◆ Task goal: Copy the complete listing that follows, letter for letter.

◆ Extracted data:
◆ ◆ ◆

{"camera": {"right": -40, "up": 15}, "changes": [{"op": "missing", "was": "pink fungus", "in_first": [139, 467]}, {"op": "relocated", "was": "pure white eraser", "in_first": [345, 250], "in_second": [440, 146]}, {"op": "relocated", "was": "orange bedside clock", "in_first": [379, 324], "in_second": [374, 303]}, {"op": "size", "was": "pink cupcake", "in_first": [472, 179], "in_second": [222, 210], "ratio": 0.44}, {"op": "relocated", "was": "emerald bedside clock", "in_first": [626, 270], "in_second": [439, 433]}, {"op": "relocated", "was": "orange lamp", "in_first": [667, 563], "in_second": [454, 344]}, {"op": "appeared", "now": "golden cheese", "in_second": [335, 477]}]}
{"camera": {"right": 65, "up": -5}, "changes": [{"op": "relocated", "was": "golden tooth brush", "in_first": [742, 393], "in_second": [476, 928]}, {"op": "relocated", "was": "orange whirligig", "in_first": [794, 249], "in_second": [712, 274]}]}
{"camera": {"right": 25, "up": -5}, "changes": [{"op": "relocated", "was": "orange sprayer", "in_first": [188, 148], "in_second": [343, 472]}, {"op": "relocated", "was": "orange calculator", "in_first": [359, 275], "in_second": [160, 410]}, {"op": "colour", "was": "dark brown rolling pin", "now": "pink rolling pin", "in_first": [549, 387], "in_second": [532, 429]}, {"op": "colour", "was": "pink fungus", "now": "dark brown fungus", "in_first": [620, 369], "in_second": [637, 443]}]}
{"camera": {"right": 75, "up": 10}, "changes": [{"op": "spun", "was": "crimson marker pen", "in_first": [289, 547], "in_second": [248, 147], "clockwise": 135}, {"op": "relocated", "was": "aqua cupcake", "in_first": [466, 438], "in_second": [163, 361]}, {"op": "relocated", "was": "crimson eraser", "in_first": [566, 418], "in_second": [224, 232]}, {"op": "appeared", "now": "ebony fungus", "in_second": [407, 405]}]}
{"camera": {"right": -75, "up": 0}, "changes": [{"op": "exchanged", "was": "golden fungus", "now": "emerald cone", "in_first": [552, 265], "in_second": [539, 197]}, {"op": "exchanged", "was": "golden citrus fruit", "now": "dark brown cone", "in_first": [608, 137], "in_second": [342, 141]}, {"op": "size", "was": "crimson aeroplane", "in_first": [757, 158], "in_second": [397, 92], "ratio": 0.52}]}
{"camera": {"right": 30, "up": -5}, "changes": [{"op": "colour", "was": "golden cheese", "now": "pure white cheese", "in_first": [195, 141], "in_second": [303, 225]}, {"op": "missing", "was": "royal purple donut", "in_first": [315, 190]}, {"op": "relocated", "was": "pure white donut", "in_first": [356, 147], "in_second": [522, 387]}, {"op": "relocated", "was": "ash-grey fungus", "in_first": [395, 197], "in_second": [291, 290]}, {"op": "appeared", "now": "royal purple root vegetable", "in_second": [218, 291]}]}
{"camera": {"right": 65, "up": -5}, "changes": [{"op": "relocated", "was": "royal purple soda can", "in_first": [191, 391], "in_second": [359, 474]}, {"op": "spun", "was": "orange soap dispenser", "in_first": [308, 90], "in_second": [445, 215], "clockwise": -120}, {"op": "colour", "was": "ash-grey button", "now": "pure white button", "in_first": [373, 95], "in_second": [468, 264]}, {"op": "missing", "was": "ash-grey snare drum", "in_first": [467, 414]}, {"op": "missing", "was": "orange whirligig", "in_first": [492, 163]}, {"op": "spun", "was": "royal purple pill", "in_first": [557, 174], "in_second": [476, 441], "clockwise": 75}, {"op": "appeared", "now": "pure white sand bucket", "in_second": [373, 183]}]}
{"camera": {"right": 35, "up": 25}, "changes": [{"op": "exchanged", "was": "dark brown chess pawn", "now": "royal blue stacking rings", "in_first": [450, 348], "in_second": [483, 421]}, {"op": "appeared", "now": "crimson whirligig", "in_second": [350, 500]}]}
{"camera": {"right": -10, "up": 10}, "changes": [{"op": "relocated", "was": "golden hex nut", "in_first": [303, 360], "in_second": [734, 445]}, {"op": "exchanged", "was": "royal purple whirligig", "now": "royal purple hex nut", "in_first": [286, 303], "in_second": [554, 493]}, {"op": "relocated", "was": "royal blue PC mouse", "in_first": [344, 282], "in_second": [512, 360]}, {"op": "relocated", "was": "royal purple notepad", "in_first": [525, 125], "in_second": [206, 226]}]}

◆ ◆ ◆

◆ Exercise solution:
{"camera": {"right": -40, "up": 15}, "changes": [{"op": "missing", "was": "pink fungus", "in_first": [139, 467]}, {"op": "relocated", "was": "pure white eraser", "in_first": [345, 250], "in_second": [440, 146]}, {"op": "relocated", "was": "orange bedside clock", "in_first": [379, 324], "in_second": [374, 303]}, {"op": "size", "was": "pink cupcake", "in_first": [472, 179], "in_second": [222, 210], "ratio": 0.44}, {"op": "relocated", "was": "emerald bedside clock", "in_first": [626, 270], "in_second": [439, 433]}, {"op": "relocated", "was": "orange lamp", "in_first": [667, 563], "in_second": [454, 344]}, {"op": "appeared", "now": "golden cheese", "in_second": [335, 477]}]}
{"camera": {"right": 65, "up": -5}, "changes": [{"op": "relocated", "was": "golden tooth brush", "in_first": [742, 393], "in_second": [476, 928]}, {"op": "relocated", "was": "orange whirligig", "in_first": [794, 249], "in_second": [712, 274]}]}
{"camera": {"right": 25, "up": -5}, "changes": [{"op": "relocated", "was": "orange sprayer", "in_first": [188, 148], "in_second": [343, 472]}, {"op": "relocated", "was": "orange calculator", "in_first": [359, 275], "in_second": [160, 410]}, {"op": "colour", "was": "dark brown rolling pin", "now": "pink rolling pin", "in_first": [549, 387], "in_second": [532, 429]}, {"op": "colour", "was": "pink fungus", "now": "dark brown fungus", "in_first": [620, 369], "in_second": [637, 443]}]}
{"camera": {"right": 75, "up": 10}, "changes": [{"op": "spun", "was": "crimson marker pen", "in_first": [289, 547], "in_second": [248, 147], "clockwise": 135}, {"op": "relocated", "was": "aqua cupcake", "in_first": [466, 438], "in_second": [163, 361]}, {"op": "relocated", "was": "crimson eraser", "in_first": [566, 418], "in_second": [224, 232]}, {"op": "appeared", "now": "ebony fungus", "in_second": [407, 405]}]}
{"camera": {"right": -75, "up": 0}, "changes": [{"op": "exchanged", "was": "golden fungus", "now": "emerald cone", "in_first": [552, 265], "in_second": [539, 197]}, {"op": "exchanged", "was": "golden citrus fruit", "now": "dark brown cone", "in_first": [608, 137], "in_second": [342, 141]}, {"op": "size", "was": "crimson aeroplane", "in_first": [757, 158], "in_second": [397, 92], "ratio": 0.52}]}
{"camera": {"right": 30, "up": -5}, "changes": [{"op": "colour", "was": "golden cheese", "now": "pure white cheese", "in_first": [195, 141], "in_second": [303, 225]}, {"op": "missing", "was": "royal purple donut", "in_first": [315, 190]}, {"op": "relocated", "was": "pure white donut", "in_first": [356, 147], "in_second": [522, 387]}, {"op": "relocated", "was": "ash-grey fungus", "in_first": [395, 197], "in_second": [291, 290]}, {"op": "appeared", "now": "royal purple root vegetable", "in_second": [218, 291]}]}
{"camera": {"right": 65, "up": -5}, "changes": [{"op": "relocated", "was": "royal purple soda can", "in_first": [191, 391], "in_second": [359, 474]}, {"op": "spun", "was": "orange soap dispenser", "in_first": [308, 90], "in_second": [445, 215], "clockwise": -120}, {"op": "colour", "was": "ash-grey button", "now": "pure white button", "in_first": [373, 95], "in_second": [468, 264]}, {"op": "missing", "was": "ash-grey snare drum", "in_first": [467, 414]}, {"op": "missing", "was": "orange whirligig", "in_first": [492, 163]}, {"op": "spun", "was": "royal purple pill", "in_first": [557, 174], "in_second": [476, 441], "clockwise": 75}, {"op": "appeared", "now": "pure white sand bucket", "in_second": [373, 183]}]}
{"camera": {"right": 35, "up": 25}, "changes": [{"op": "exchanged", "was": "dark brown chess pawn", "now": "royal blue stacking rings", "in_first": [450, 348], "in_second": [483, 421]}, {"op": "appeared", "now": "crimson whirligig", "in_second": [350, 500]}]}
{"camera": {"right": -10, "up": 10}, "changes": [{"op": "relocated", "was": "golden hex nut", "in_first": [303, 360], "in_second": [734, 445]}, {"op": "exchanged", "was": "royal purple whirligig", "now": "royal purple hex nut", "in_first": [286, 303], "in_second": [554, 493]}, {"op": "relocated", "was": "royal blue PC mouse", "in_first": [344, 282], "in_second": [512, 360]}, {"op": "relocated", "was": "royal purple notepad", "in_first": [525, 125], "in_second": [206, 226]}]}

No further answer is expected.